**DATA BELOW:**
%%
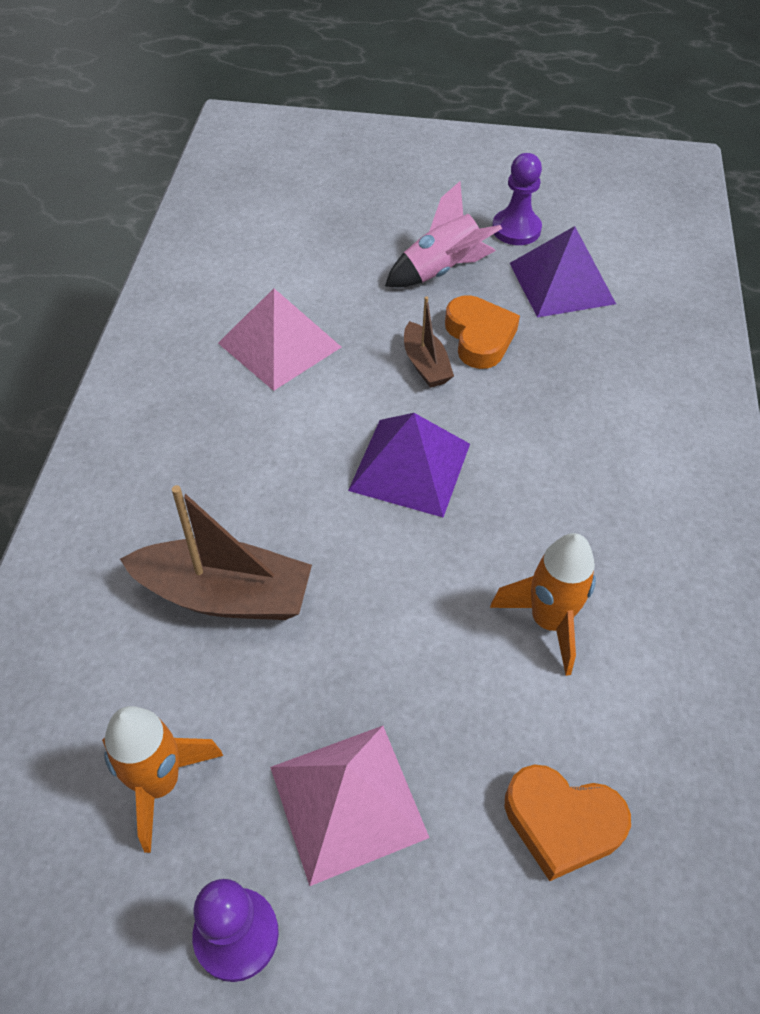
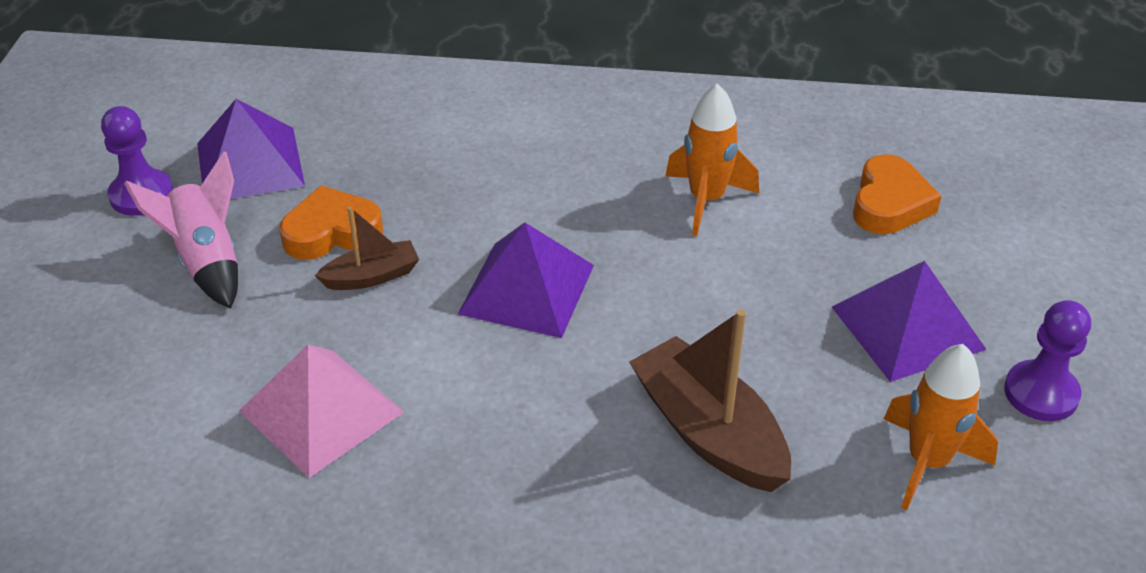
camera: 90 degrees left, 10 degrees down
(225, 595) = (709, 432): brown boat -> brown boat turned 45 degrees counterclockwise
(348, 801) = (907, 327): pink pyramid -> purple pyramid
%%
**PROBLEM TO SOLVE:** Take the material above and set it down exactly, minus the images.

**SOLUTION FOR THIS TASK:**
camera: 90 degrees left, 10 degrees down
(225, 595) = (709, 432): brown boat -> brown boat turned 45 degrees counterclockwise
(348, 801) = (907, 327): pink pyramid -> purple pyramid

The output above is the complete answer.